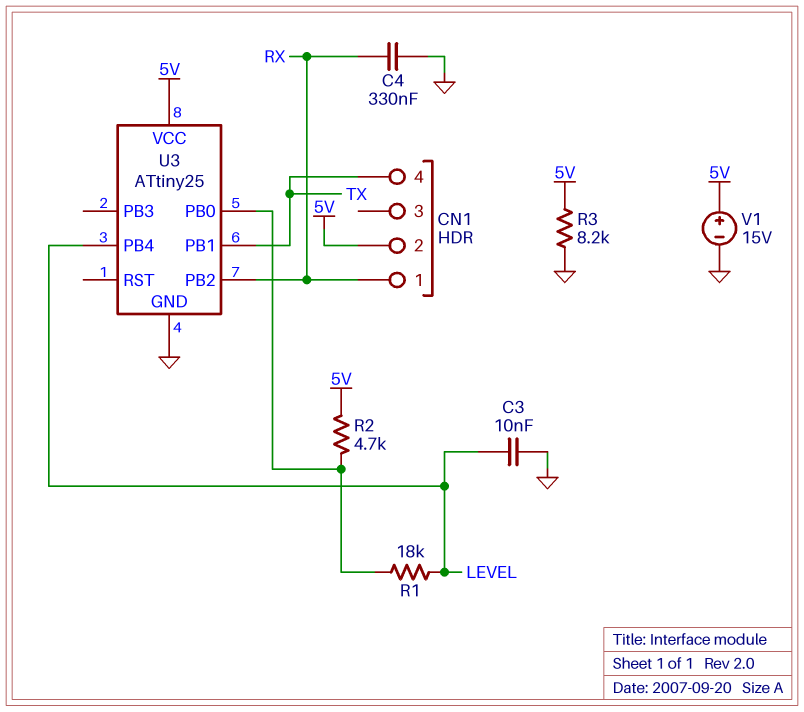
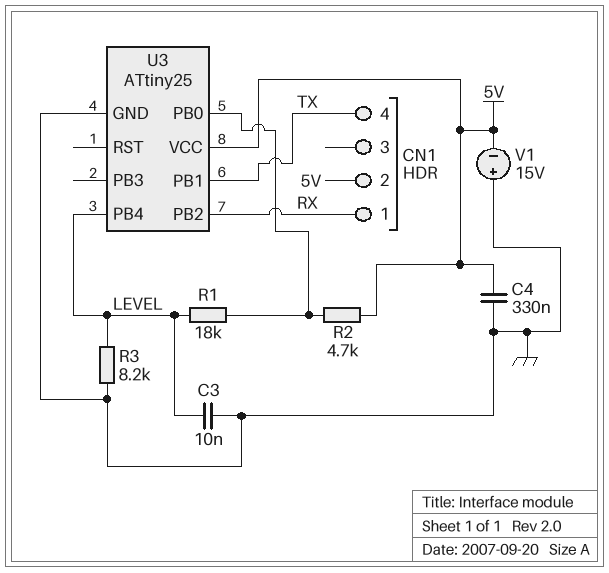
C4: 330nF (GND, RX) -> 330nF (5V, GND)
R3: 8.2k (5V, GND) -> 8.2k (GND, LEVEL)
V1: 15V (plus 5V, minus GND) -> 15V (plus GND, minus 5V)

--

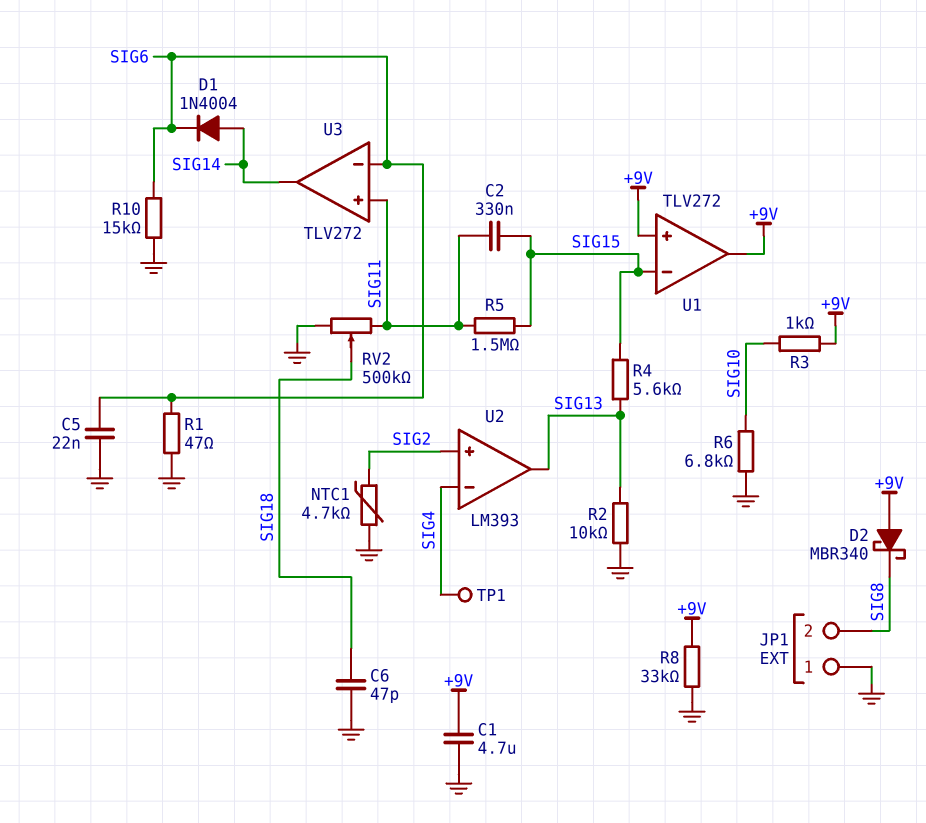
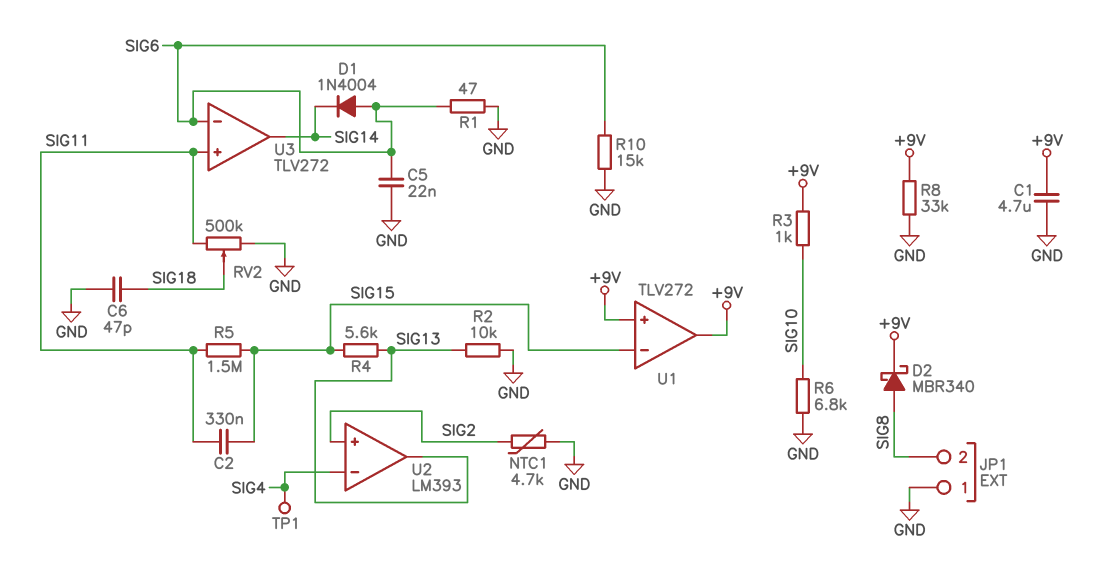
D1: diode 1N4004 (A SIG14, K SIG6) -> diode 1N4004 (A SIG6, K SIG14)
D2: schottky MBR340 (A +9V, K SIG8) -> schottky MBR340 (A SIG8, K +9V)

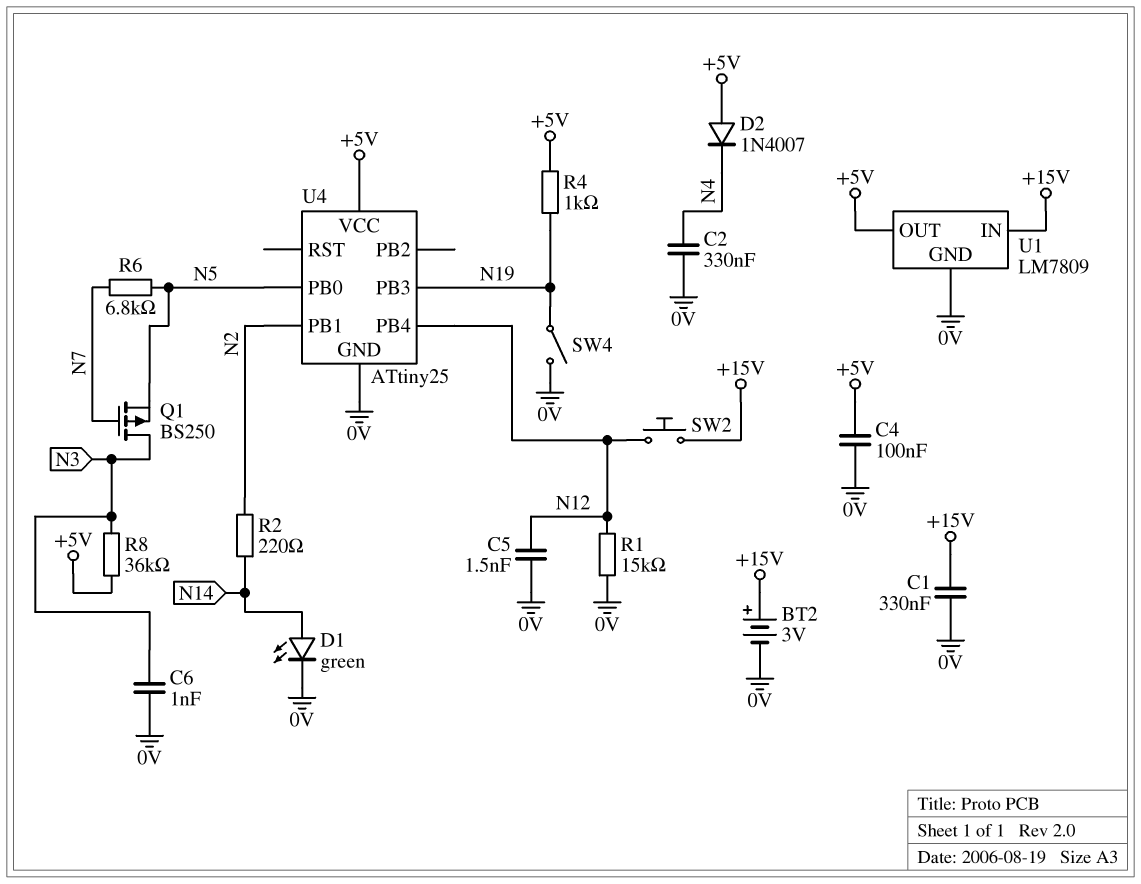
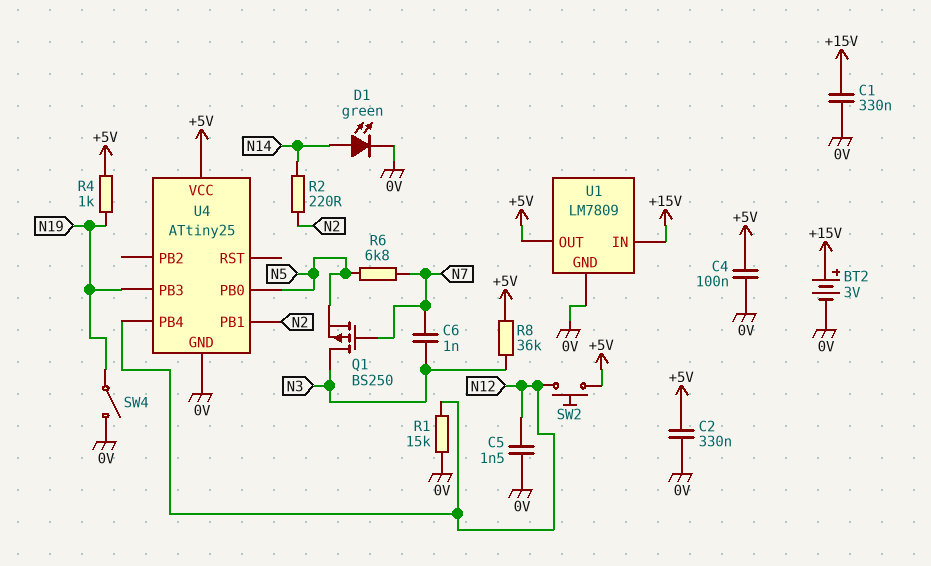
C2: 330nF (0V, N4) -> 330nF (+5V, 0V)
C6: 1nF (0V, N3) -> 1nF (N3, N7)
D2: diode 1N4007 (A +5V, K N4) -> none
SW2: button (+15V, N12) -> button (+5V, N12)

---

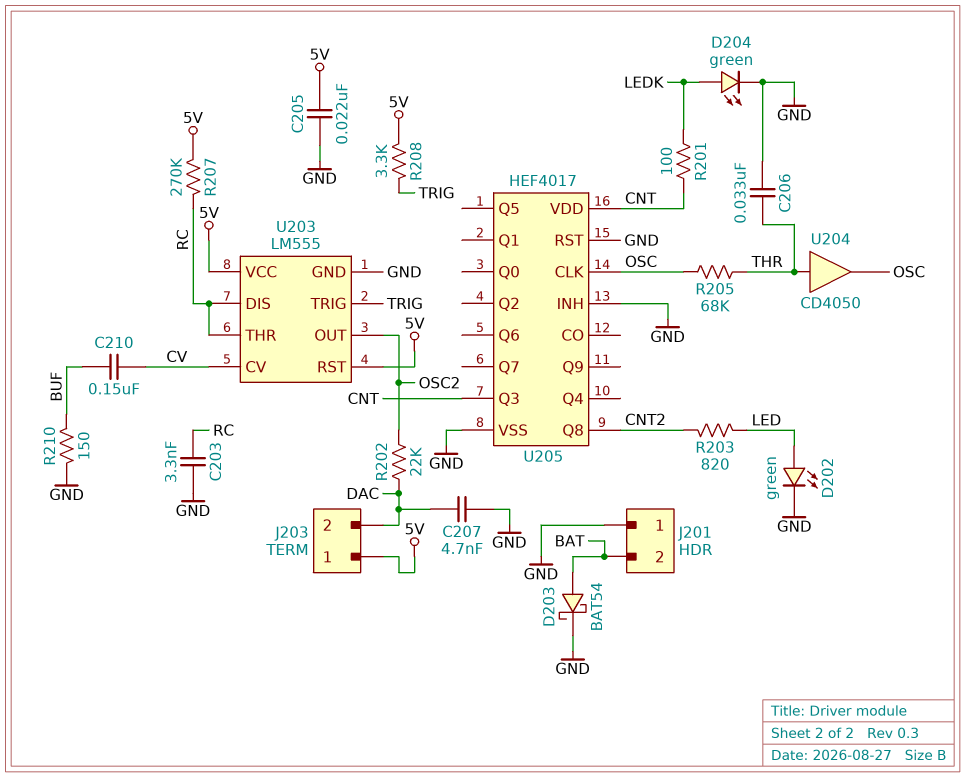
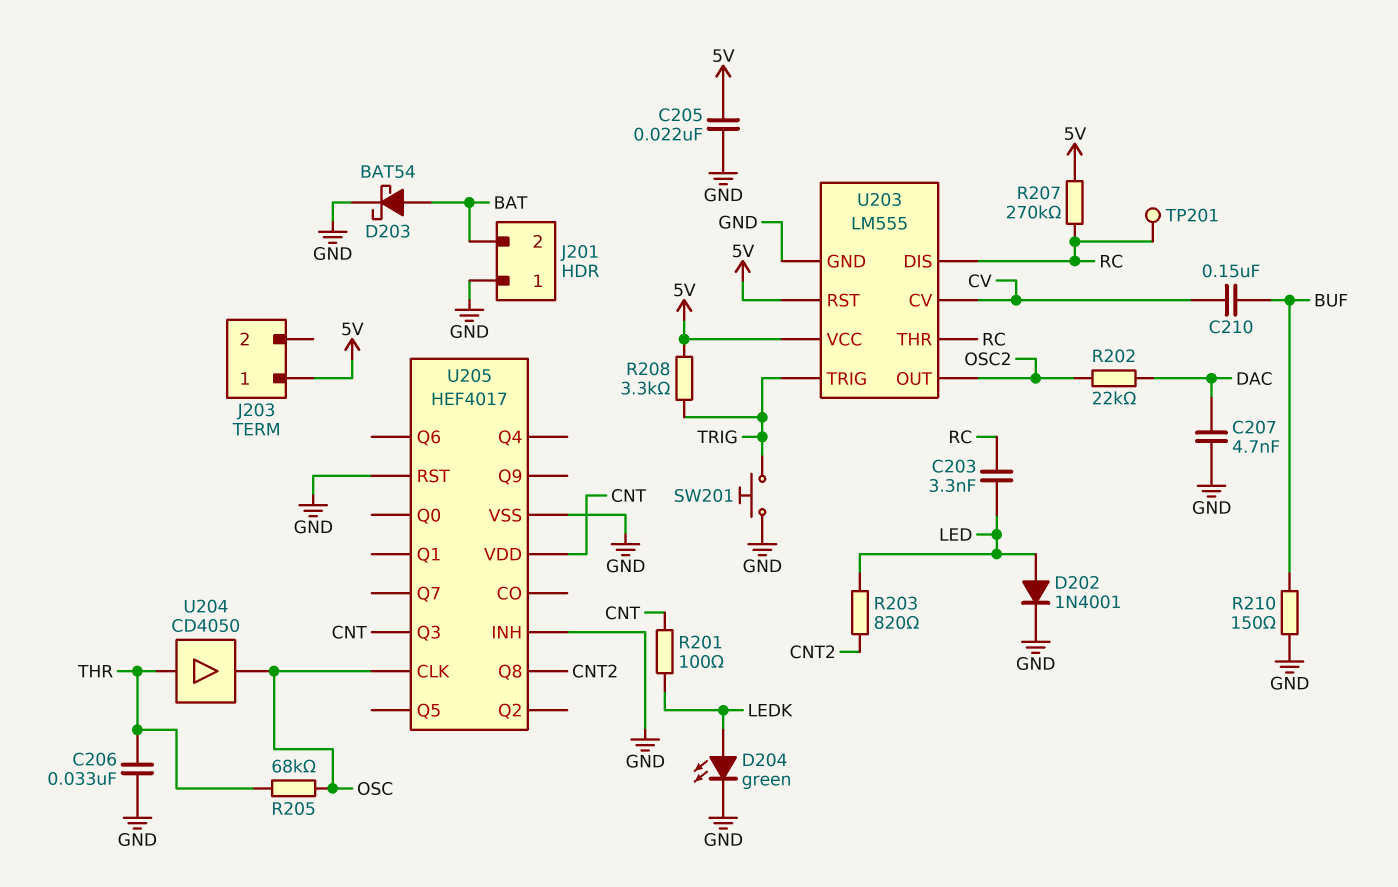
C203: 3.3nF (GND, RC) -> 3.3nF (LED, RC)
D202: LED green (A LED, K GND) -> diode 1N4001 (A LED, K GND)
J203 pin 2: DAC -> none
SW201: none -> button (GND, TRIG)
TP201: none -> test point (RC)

DIRECTIONS FOR THIS TASK
From the entries above, write out only the lines starting at the line that holds "D202: LED green" and ending at the line that holds "TP201: none -> test point (RC)", keeping both and matching them exactly.

RESPONSE
D202: LED green (A LED, K GND) -> diode 1N4001 (A LED, K GND)
J203 pin 2: DAC -> none
SW201: none -> button (GND, TRIG)
TP201: none -> test point (RC)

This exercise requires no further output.